═══ INFORMATION SUPPLIED
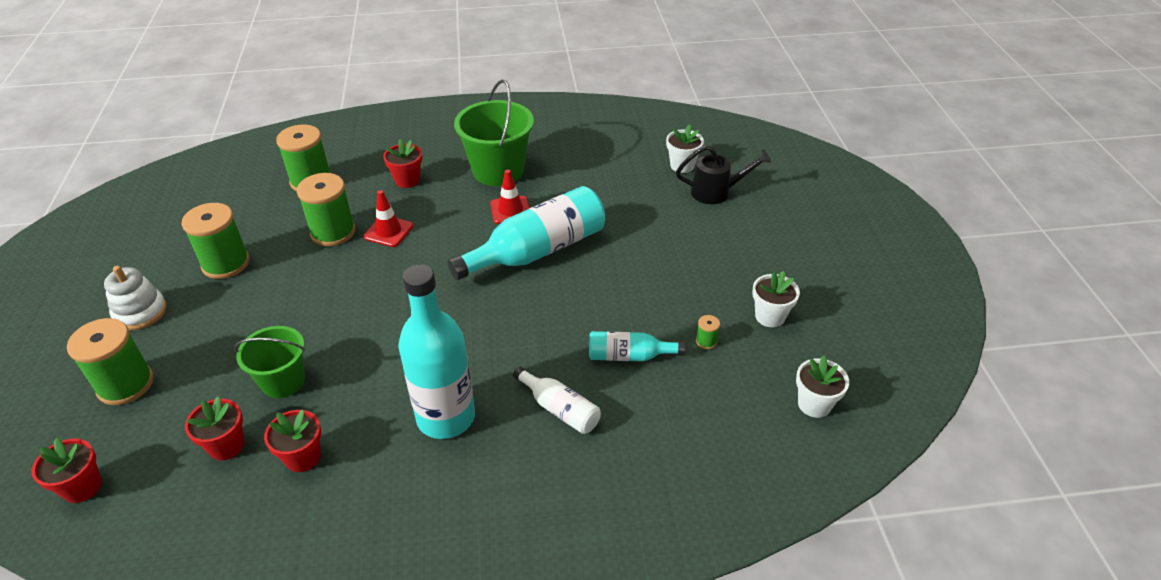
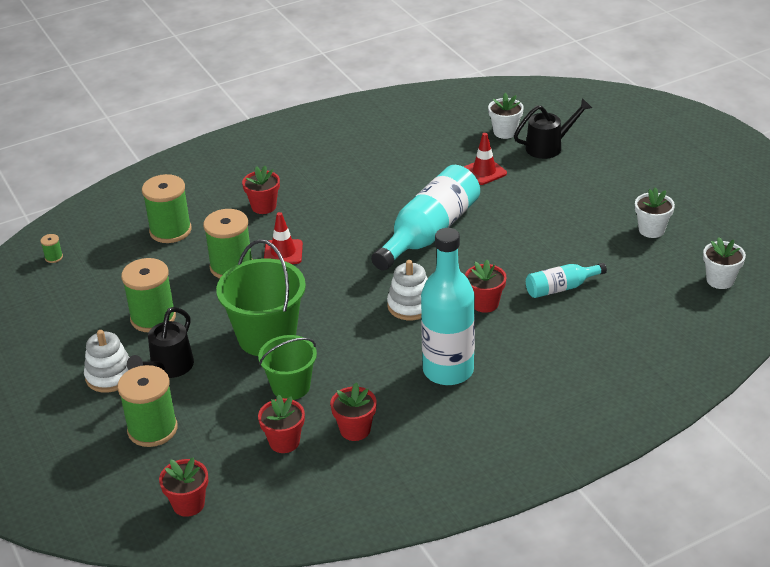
camera: 20 degrees left, 5 degrees down
(194, 321) = (168, 368): none -> black watering can
(462, 326) = (410, 305): none -> white stacking toy
(498, 170) = (342, 177): green bucket -> green bucket (267, 337)
(510, 210) = (380, 207): red traffic cone -> red traffic cone (484, 172)
(538, 348) = (485, 303): none -> red flower pot
(559, 409) = (533, 339): white bottle -> none
(706, 341) = (614, 261): green spool -> green spool (54, 257)

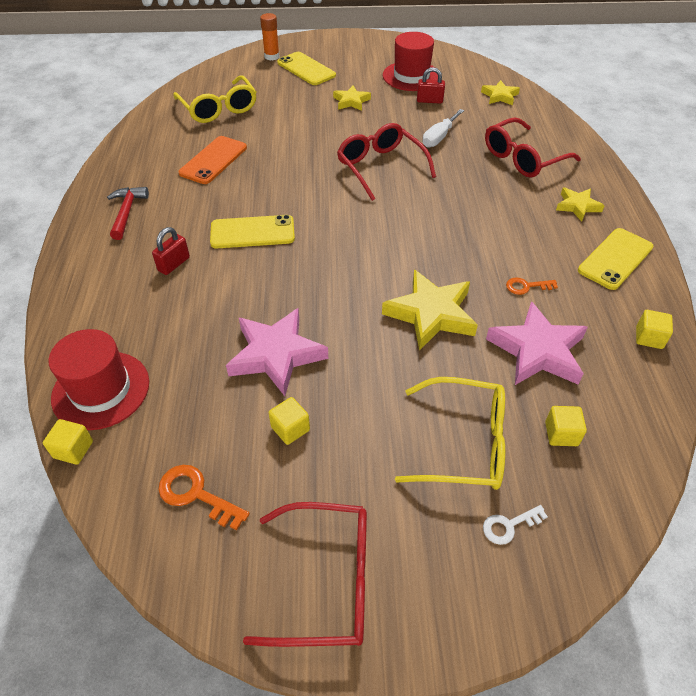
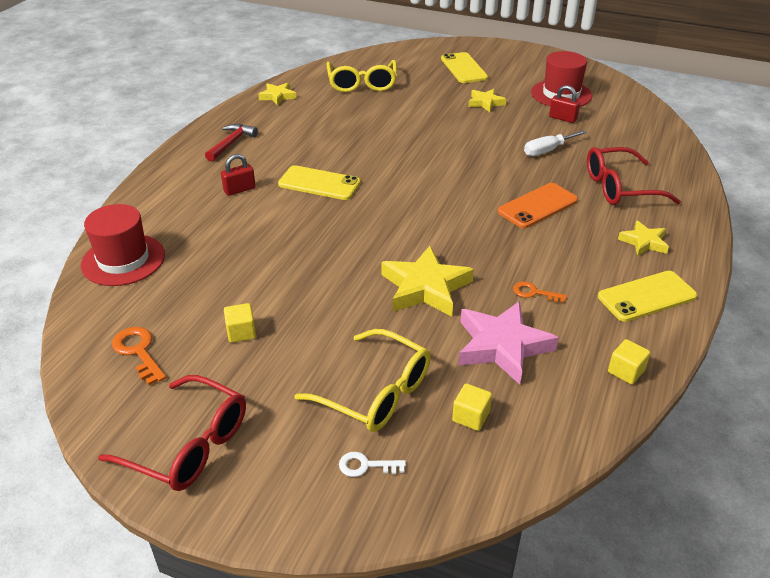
camera: 25 degrees right, 10 degrees down
(73, 449) = (77, 292): yellow cube -> none
(213, 160) = (328, 122): orange phone -> orange phone (537, 206)
(272, 56) = (440, 52): orange glue stick -> none
(276, 354) = (270, 277): pink star -> none
(381, 168) = (471, 162): red glasses -> none
(499, 96) = (639, 129): yellow star -> yellow star (277, 96)

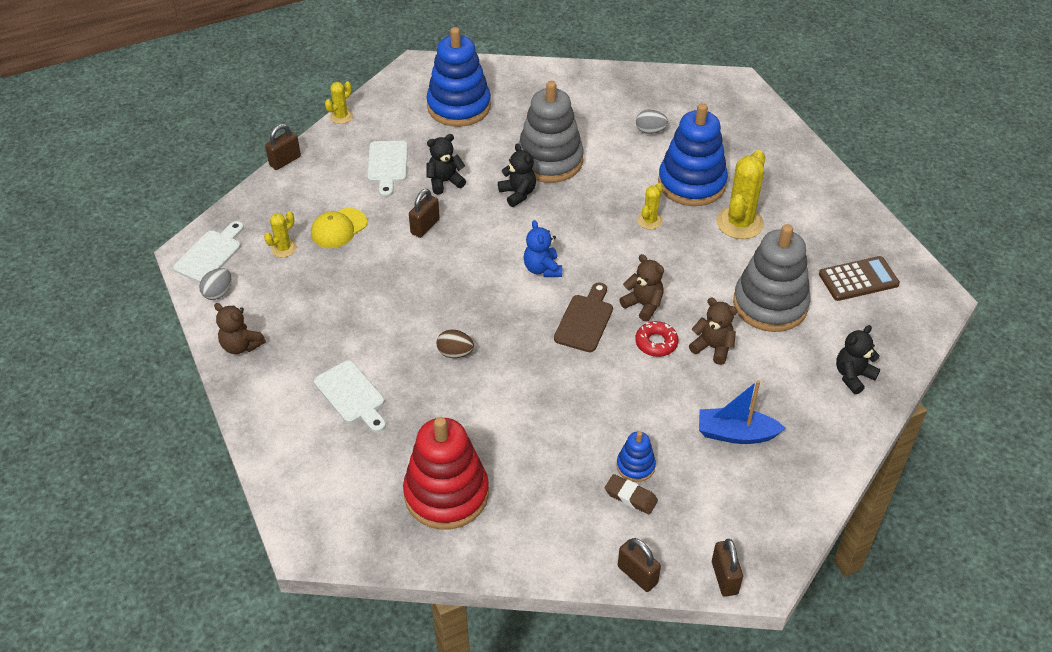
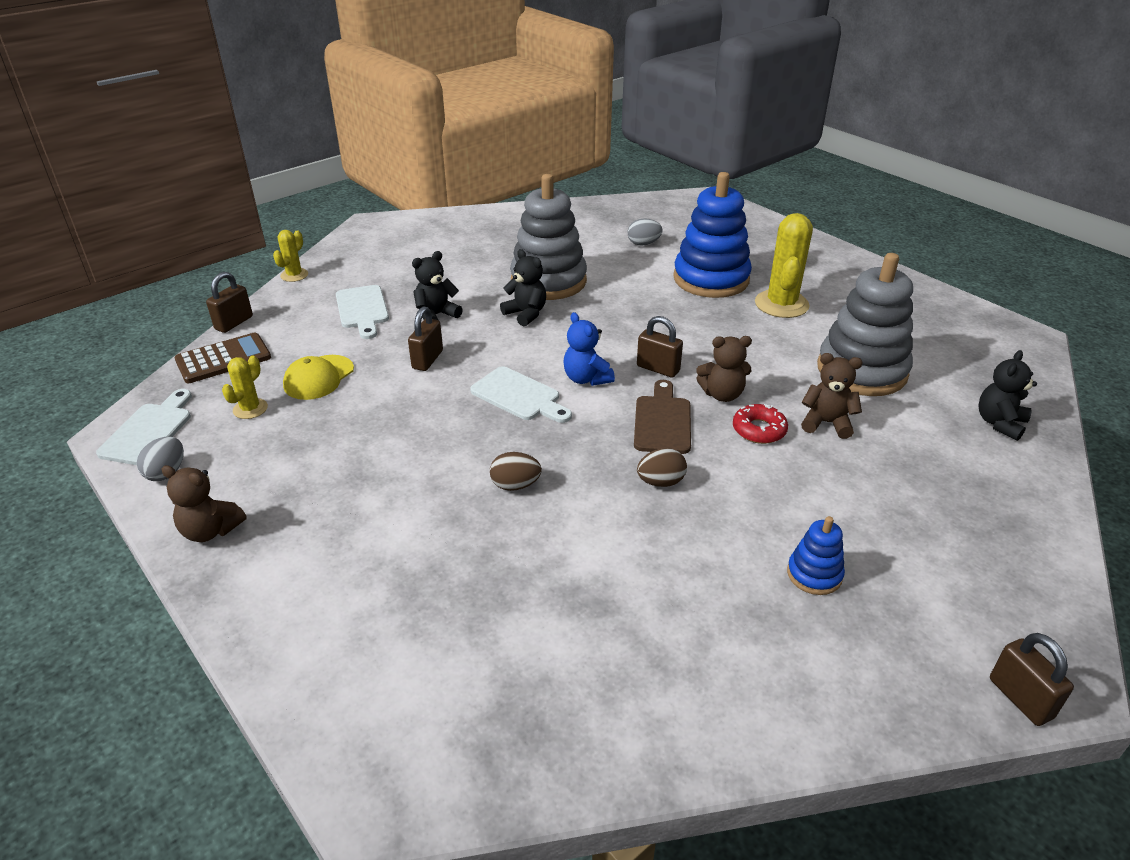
camera: 15 degrees left, 10 degrees down
(352, 395) = (389, 563): white cutting board -> white cutting board (519, 396)
(446, 494) = (573, 670): red stacking toy -> none
(459, 106) = (428, 250): blue stacking toy -> none
(561, 372) = (660, 482): none -> brown egg
(630, 497) = (830, 615): brown eraser -> none
(637, 575) = (902, 724): brown padlock -> brown padlock (658, 369)
(643, 305) = (722, 394): brown teddy bear -> brown teddy bear turned 150 degrees clockwise
(649, 221) = (685, 316): yellow cactus -> none
(736, 433) = (912, 510): blue boat -> none
(858, 279) = (936, 333): brown calculator -> brown calculator (223, 359)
══════
# WORK ORDER
Gather all lines from the records above in which "star" appears.

# RESPONSE AREA
(276, 354) = (270, 277): pink star -> none
(499, 96) = (639, 129): yellow star -> yellow star (277, 96)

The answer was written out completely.